=== Problem details ===
Each line below from the "none -> cyan brick G8 level 1" line through the "cyan brick D5" line, those two included, must be restated word for word; the pictures must not be.
Start of Records for this exercise
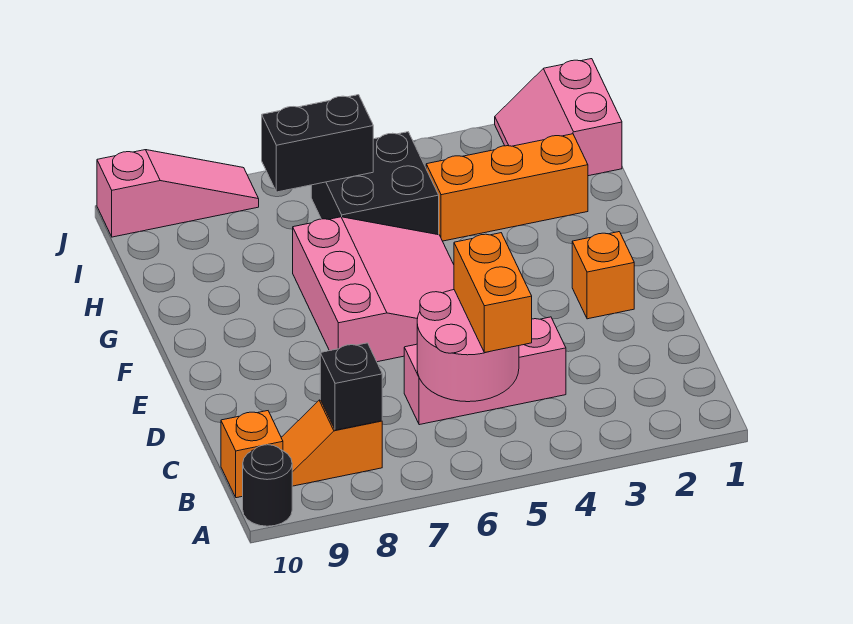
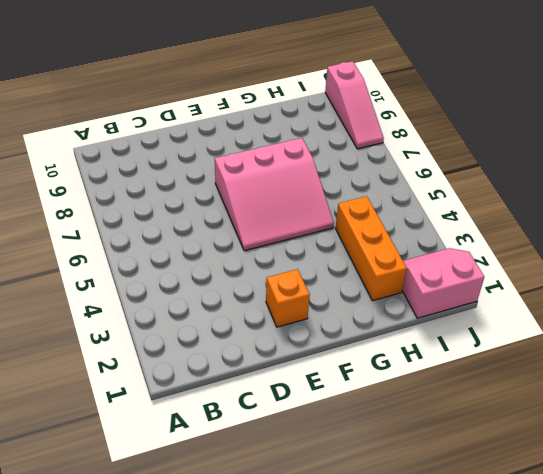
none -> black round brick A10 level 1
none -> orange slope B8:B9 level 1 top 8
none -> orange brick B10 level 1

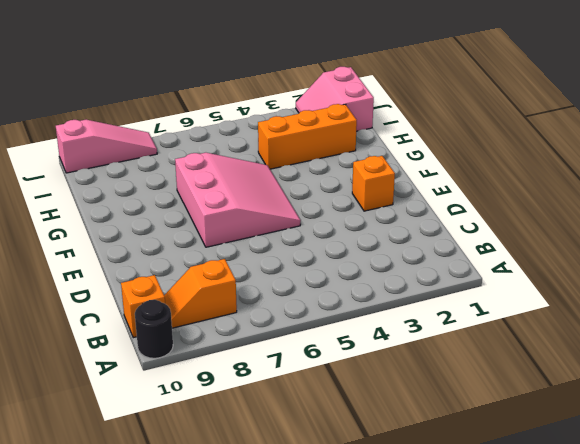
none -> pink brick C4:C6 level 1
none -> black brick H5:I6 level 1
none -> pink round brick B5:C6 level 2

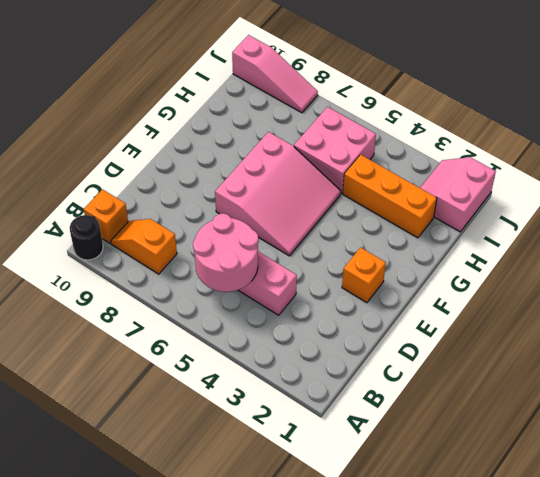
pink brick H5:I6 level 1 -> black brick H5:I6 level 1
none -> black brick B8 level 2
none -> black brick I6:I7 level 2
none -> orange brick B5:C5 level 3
End of Records for this exercise
Start of Records for this exercise
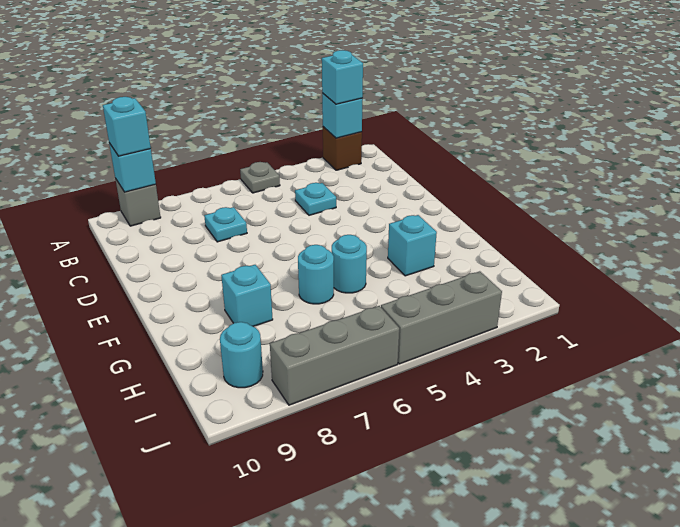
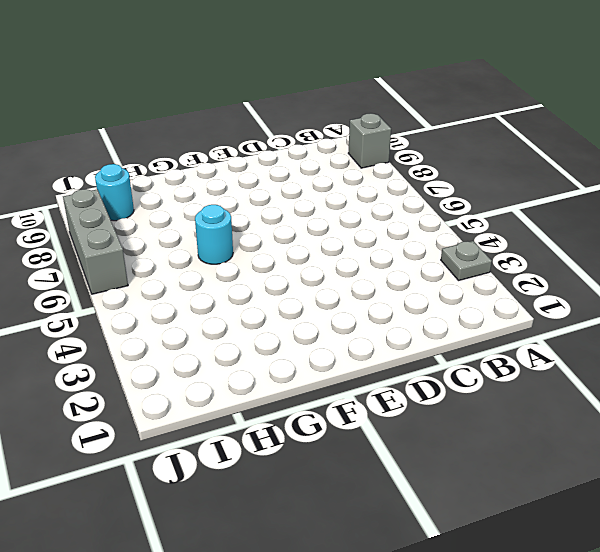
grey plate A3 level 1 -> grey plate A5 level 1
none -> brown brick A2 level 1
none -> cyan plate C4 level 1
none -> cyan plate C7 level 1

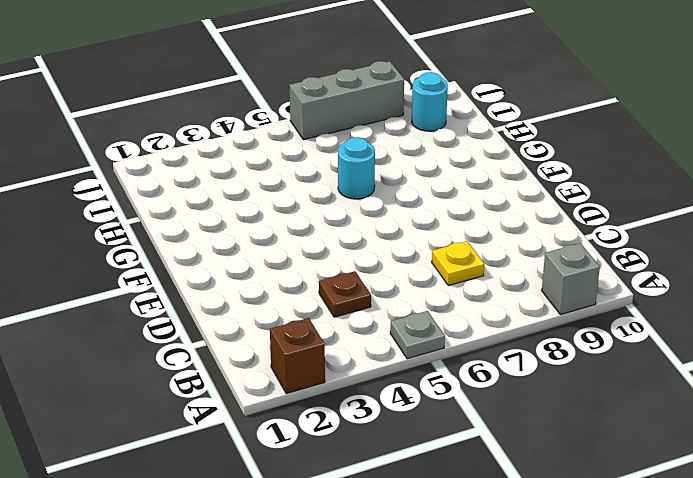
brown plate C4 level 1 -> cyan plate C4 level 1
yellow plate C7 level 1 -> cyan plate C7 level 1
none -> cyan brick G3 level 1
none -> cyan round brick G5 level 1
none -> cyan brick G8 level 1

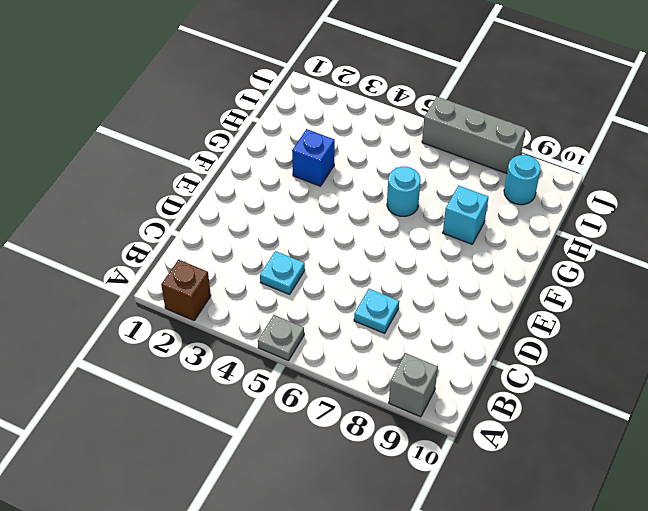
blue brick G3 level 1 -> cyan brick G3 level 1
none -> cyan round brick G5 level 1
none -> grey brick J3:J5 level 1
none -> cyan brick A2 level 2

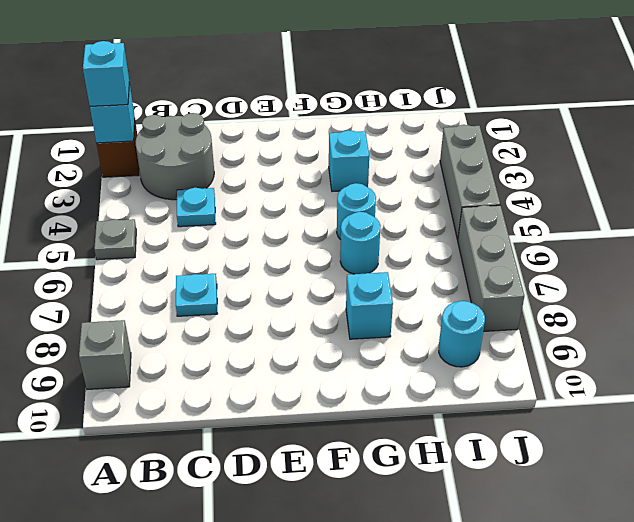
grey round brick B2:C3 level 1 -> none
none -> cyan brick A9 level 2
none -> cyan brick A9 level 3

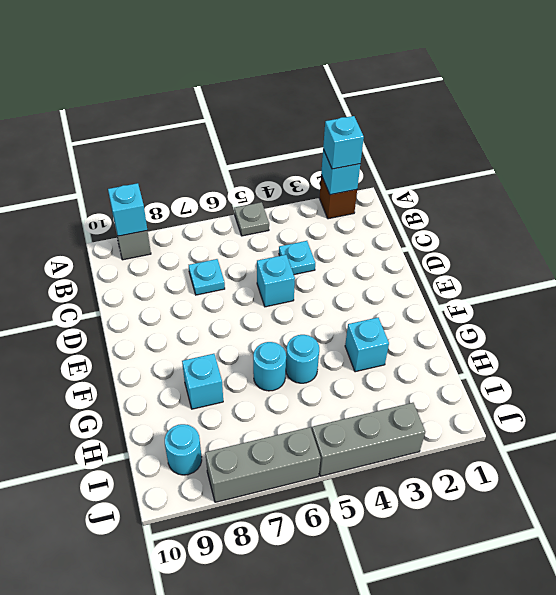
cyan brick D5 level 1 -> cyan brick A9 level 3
End of Records for this exercise
=== Result of the task ===
none -> cyan brick G8 level 1

blue brick G3 level 1 -> cyan brick G3 level 1
none -> cyan round brick G5 level 1
none -> grey brick J3:J5 level 1
none -> cyan brick A2 level 2

grey round brick B2:C3 level 1 -> none
none -> cyan brick A9 level 2
none -> cyan brick A9 level 3

cyan brick D5 level 1 -> cyan brick A9 level 3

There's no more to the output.